Problem to solve: This task calls for copying each line below that contains "MISO".

[Extracted data entries]
****************************************

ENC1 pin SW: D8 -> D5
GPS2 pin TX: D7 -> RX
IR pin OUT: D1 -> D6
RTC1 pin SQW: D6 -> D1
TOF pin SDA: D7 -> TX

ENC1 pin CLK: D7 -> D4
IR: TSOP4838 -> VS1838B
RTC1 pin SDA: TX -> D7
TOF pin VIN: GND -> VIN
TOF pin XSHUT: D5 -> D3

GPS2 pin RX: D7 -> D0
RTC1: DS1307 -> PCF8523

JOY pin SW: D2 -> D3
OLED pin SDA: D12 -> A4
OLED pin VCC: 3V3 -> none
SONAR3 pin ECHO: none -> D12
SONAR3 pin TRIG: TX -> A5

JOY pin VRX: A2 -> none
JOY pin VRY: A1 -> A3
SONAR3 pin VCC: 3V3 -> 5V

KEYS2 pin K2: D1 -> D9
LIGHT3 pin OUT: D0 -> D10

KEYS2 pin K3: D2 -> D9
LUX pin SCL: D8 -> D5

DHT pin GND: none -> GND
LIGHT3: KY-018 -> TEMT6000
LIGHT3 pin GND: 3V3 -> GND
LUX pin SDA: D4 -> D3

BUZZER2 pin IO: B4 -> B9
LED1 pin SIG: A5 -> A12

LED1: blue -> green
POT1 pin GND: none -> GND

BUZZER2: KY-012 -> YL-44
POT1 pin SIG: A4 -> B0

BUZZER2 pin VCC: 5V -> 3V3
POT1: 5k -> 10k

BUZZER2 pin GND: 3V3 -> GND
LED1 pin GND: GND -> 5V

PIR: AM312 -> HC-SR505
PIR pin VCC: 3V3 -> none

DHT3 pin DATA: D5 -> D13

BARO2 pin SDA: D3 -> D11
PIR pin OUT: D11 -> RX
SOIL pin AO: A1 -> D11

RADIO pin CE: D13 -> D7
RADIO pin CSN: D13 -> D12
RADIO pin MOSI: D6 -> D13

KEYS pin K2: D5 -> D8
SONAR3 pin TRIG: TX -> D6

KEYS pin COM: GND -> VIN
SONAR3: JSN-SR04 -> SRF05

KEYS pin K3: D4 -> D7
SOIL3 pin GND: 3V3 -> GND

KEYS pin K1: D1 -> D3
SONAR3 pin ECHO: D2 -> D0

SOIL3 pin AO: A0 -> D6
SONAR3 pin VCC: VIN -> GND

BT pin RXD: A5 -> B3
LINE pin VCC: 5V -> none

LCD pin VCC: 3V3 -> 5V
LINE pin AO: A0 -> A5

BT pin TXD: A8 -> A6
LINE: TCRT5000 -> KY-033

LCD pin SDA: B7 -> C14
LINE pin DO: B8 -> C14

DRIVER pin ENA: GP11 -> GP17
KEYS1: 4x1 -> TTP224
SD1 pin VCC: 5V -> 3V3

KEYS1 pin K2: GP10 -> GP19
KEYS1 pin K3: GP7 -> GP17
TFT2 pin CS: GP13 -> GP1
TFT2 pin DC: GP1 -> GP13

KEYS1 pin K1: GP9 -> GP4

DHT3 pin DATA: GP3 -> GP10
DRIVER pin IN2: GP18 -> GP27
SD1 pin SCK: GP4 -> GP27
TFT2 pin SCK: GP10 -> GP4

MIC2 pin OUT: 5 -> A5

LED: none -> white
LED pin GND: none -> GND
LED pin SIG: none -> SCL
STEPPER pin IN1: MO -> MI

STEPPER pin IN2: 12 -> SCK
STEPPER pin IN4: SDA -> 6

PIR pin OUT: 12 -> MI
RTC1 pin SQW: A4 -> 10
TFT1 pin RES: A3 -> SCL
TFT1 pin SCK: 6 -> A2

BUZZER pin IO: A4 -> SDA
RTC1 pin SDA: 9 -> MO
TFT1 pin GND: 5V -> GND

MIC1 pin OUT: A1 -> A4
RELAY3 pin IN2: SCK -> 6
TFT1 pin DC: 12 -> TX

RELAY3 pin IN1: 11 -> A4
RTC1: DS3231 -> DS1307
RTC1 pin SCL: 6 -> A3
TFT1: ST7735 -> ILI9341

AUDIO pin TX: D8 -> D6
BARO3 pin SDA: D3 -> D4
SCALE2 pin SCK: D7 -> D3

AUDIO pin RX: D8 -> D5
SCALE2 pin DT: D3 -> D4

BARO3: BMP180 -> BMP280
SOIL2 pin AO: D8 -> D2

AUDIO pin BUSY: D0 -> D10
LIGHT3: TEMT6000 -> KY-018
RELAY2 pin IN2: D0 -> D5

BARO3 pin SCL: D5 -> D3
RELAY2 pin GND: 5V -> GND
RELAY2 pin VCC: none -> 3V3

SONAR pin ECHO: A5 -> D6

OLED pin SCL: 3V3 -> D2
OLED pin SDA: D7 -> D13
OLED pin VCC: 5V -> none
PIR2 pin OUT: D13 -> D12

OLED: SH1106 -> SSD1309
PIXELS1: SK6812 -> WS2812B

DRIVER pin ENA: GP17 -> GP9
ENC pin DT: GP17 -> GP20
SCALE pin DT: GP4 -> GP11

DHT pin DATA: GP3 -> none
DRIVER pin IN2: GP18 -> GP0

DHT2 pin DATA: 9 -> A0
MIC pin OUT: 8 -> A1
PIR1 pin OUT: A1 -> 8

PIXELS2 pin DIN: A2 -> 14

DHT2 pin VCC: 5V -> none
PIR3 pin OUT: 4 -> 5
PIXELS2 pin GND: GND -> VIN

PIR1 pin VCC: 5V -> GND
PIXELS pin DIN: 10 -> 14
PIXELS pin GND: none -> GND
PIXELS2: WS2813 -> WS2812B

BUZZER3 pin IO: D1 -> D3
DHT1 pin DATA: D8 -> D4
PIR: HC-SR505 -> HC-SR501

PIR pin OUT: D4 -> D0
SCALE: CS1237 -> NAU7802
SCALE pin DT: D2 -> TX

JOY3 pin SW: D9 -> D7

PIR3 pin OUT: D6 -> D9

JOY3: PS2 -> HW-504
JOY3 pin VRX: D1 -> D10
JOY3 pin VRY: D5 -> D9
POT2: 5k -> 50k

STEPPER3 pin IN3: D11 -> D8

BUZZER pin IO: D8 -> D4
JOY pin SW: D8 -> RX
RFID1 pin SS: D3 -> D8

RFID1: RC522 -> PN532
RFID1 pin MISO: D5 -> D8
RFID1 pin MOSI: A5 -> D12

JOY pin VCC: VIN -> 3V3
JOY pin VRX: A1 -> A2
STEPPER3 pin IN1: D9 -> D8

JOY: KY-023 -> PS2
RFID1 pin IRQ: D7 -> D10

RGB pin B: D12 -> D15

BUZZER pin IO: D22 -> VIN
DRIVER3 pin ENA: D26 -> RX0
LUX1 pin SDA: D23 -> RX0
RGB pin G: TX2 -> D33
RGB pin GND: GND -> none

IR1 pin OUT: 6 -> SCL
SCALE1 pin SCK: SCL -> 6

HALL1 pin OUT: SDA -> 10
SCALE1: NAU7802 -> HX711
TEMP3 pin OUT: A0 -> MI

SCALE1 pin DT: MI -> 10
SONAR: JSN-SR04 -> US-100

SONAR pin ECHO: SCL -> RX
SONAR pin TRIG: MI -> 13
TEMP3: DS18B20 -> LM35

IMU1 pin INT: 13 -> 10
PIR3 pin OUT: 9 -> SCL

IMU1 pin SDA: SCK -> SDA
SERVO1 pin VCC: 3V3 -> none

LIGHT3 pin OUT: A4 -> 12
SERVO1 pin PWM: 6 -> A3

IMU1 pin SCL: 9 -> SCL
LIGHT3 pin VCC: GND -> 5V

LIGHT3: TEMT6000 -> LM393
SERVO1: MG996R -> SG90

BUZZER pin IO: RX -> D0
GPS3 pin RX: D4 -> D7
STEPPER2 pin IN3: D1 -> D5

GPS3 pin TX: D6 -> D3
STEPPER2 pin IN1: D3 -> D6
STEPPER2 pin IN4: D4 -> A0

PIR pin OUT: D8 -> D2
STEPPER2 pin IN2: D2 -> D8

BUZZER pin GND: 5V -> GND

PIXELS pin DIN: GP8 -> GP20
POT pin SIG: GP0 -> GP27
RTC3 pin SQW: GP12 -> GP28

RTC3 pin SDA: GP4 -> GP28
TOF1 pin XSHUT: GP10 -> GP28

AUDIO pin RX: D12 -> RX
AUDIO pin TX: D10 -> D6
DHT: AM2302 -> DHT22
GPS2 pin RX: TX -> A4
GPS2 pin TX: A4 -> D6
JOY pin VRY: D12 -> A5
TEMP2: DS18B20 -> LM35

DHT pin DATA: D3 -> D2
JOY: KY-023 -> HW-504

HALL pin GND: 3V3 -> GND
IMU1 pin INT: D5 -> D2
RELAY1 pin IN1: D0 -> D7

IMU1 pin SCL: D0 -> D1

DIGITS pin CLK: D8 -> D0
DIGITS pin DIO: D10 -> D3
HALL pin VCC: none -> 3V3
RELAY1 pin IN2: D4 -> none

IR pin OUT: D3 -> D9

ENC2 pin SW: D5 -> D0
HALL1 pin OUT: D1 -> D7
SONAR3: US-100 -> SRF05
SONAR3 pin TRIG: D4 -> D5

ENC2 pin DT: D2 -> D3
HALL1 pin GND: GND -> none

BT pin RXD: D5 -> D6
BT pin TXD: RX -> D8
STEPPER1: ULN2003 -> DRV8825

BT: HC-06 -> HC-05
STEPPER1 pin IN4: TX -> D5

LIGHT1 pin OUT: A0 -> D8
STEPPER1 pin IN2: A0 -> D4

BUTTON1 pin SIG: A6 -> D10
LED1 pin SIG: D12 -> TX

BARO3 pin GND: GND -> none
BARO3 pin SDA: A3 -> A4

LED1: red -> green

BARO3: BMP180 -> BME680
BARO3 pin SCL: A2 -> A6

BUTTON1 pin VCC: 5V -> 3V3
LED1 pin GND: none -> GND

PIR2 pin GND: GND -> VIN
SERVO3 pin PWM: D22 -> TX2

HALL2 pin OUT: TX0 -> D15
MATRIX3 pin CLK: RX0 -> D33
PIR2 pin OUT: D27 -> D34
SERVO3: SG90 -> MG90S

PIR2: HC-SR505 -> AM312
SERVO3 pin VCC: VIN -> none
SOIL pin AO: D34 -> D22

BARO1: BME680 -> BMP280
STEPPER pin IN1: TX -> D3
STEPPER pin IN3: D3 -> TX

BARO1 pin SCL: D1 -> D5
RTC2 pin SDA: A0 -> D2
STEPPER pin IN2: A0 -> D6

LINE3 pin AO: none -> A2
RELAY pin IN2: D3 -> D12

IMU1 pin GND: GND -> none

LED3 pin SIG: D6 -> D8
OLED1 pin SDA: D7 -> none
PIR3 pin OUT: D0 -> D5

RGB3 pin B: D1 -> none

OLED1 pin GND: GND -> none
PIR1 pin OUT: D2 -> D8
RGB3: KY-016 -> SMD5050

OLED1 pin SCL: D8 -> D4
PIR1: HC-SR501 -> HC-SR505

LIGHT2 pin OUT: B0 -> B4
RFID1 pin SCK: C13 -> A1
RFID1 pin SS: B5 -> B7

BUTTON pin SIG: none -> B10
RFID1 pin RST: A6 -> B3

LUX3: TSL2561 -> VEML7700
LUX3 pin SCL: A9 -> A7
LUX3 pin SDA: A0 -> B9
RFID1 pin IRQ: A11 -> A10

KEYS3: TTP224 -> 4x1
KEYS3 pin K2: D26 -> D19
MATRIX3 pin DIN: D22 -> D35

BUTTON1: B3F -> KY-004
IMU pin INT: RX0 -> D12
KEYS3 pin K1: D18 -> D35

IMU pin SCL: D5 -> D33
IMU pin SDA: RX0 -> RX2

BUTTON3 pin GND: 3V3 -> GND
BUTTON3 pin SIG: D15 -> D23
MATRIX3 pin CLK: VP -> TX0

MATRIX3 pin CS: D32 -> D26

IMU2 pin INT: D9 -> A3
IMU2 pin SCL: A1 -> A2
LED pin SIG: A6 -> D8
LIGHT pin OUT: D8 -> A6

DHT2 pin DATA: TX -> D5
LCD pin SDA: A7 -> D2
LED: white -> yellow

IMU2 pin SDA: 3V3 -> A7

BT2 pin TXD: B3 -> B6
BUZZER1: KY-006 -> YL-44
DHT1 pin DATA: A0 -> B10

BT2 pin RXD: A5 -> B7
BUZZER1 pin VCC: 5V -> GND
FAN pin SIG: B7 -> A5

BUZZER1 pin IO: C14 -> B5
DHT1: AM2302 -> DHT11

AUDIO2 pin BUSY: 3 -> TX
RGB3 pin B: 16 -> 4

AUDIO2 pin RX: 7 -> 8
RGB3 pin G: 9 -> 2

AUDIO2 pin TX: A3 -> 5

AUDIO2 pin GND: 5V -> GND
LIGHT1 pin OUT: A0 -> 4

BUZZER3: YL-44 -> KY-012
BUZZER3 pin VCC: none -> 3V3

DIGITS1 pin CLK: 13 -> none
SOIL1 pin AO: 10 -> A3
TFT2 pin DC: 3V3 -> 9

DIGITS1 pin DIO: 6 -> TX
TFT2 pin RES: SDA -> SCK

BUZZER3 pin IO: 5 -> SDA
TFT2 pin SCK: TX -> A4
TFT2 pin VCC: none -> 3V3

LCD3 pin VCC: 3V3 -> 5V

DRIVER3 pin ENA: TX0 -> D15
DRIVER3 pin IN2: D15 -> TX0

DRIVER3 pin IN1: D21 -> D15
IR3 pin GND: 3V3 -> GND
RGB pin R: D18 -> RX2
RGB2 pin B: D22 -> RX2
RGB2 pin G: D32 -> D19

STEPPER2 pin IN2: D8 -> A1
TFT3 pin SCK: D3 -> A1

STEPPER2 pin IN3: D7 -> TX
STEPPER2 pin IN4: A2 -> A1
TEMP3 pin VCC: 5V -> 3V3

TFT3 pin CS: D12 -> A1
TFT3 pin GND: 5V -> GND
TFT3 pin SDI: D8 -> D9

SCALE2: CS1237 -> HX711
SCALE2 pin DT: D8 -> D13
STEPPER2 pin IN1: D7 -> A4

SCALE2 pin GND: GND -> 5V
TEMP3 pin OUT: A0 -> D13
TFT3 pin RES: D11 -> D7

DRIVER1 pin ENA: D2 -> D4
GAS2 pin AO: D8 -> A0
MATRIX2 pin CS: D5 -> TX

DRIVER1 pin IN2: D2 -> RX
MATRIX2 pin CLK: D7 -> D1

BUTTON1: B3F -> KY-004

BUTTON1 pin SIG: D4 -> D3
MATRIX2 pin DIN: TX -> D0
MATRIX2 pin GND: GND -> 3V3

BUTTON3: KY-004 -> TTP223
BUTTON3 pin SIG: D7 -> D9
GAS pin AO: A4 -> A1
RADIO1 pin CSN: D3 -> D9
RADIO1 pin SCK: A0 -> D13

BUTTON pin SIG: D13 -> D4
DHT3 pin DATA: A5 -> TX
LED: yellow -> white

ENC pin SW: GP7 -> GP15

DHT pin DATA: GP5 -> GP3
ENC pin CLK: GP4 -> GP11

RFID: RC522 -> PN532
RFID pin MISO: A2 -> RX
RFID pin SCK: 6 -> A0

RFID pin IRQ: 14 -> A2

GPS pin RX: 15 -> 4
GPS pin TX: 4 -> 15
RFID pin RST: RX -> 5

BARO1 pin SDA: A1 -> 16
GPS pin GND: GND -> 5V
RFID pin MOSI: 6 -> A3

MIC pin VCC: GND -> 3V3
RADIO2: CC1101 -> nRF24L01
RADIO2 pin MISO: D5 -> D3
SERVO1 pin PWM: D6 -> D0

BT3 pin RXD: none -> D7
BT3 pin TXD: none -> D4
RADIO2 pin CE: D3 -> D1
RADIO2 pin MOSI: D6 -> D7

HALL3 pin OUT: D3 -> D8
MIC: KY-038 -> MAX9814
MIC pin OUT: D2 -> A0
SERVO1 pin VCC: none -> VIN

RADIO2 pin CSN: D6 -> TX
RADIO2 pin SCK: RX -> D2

****************************************

Answer box:
RFID1 pin MISO: D5 -> D8
RFID pin MISO: A2 -> RX
RADIO2 pin MISO: D5 -> D3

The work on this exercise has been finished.